Give back the full material, exactly as it reads.

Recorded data
════

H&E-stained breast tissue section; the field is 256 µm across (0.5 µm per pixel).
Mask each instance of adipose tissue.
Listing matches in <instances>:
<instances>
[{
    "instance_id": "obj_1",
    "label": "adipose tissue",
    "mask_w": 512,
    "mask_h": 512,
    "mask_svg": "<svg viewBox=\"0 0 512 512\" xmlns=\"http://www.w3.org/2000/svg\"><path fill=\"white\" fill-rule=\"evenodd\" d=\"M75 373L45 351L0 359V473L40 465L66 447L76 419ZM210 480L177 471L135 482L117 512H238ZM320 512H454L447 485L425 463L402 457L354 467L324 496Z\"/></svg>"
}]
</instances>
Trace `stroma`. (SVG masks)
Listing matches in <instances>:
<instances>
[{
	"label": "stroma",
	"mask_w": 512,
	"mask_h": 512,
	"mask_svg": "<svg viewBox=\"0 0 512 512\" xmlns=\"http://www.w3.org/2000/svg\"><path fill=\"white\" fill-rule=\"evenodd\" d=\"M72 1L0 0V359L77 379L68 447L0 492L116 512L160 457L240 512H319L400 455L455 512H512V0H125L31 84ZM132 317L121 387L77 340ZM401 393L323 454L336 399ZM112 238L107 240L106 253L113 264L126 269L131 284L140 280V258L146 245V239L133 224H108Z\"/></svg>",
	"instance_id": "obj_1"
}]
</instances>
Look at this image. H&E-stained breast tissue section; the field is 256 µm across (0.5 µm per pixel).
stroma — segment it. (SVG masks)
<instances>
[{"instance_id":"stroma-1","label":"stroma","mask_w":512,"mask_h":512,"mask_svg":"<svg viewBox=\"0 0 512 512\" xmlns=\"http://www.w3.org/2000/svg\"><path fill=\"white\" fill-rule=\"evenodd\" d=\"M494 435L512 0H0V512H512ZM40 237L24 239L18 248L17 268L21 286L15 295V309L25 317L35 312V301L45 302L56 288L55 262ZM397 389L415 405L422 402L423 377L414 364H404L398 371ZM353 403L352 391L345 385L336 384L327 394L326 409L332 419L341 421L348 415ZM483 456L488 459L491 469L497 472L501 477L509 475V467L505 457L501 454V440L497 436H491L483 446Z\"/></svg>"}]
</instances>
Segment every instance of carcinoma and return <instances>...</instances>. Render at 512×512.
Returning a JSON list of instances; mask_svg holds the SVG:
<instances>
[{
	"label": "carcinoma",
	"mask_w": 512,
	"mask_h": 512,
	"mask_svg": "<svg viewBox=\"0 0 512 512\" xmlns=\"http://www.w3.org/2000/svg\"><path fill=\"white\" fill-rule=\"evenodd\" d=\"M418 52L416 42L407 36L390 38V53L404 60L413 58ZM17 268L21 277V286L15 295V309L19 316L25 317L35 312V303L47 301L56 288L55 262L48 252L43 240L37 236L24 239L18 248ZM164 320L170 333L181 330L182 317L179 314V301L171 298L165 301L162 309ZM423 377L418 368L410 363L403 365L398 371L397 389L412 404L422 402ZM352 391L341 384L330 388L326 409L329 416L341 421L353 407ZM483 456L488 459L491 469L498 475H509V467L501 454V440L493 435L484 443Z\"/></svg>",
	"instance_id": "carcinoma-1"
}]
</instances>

════

* _THE COMPLETED TASK_:
H&E-stained breast tissue section; the field is 256 µm across (0.5 µm per pixel).
Mask each instance of adipose tissue.
Listing matches in <instances>:
<instances>
[{
    "instance_id": "obj_1",
    "label": "adipose tissue",
    "mask_w": 512,
    "mask_h": 512,
    "mask_svg": "<svg viewBox=\"0 0 512 512\" xmlns=\"http://www.w3.org/2000/svg\"><path fill=\"white\" fill-rule=\"evenodd\" d=\"M75 373L45 351L0 359V473L40 465L66 447L76 419ZM210 480L177 471L135 482L117 512H238ZM320 512H454L447 485L425 463L402 457L354 467L324 496Z\"/></svg>"
}]
</instances>
Trace `stroma`. (SVG masks)
Listing matches in <instances>:
<instances>
[{
	"label": "stroma",
	"mask_w": 512,
	"mask_h": 512,
	"mask_svg": "<svg viewBox=\"0 0 512 512\" xmlns=\"http://www.w3.org/2000/svg\"><path fill=\"white\" fill-rule=\"evenodd\" d=\"M72 1L0 0V359L77 379L68 447L0 492L116 512L160 457L240 512H319L400 455L455 512H512V0H125L31 84ZM132 317L121 387L77 340ZM401 393L323 454L336 399ZM112 238L107 240L106 253L113 264L126 269L131 284L140 280V258L146 245V239L133 224H108Z\"/></svg>",
	"instance_id": "obj_1"
}]
</instances>
Look at this image. H&E-stained breast tissue section; the field is 256 µm across (0.5 µm per pixel).
stroma — segment it. (SVG masks)
<instances>
[{"instance_id":"stroma-1","label":"stroma","mask_w":512,"mask_h":512,"mask_svg":"<svg viewBox=\"0 0 512 512\" xmlns=\"http://www.w3.org/2000/svg\"><path fill=\"white\" fill-rule=\"evenodd\" d=\"M494 435L512 0H0V512H512ZM40 237L24 239L18 248L17 268L21 286L15 295V309L25 317L35 312V301L45 302L56 288L55 262ZM397 389L415 405L422 402L423 377L414 364H404L398 371ZM353 403L352 391L345 385L336 384L327 394L326 409L332 419L341 421L348 415ZM483 456L488 459L491 469L497 472L501 477L509 475V467L505 457L501 454V440L497 436H491L483 446Z\"/></svg>"}]
</instances>
Segment every instance of carcinoma and return <instances>...</instances>. Render at 512×512.
Returning a JSON list of instances; mask_svg holds the SVG:
<instances>
[{
	"label": "carcinoma",
	"mask_w": 512,
	"mask_h": 512,
	"mask_svg": "<svg viewBox=\"0 0 512 512\" xmlns=\"http://www.w3.org/2000/svg\"><path fill=\"white\" fill-rule=\"evenodd\" d=\"M418 52L416 42L407 36L390 38V53L404 60L413 58ZM17 268L21 277V286L15 295V309L19 316L25 317L35 312V303L47 301L56 288L55 262L48 252L43 240L37 236L24 239L18 248ZM164 320L170 333L181 330L182 317L179 314V301L171 298L165 301L162 309ZM423 377L418 368L410 363L403 365L398 371L397 389L412 404L422 402ZM352 391L341 384L330 388L326 409L329 416L341 421L353 407ZM483 456L488 459L491 469L498 475H509V467L501 454V440L493 435L484 443Z\"/></svg>",
	"instance_id": "carcinoma-1"
}]
</instances>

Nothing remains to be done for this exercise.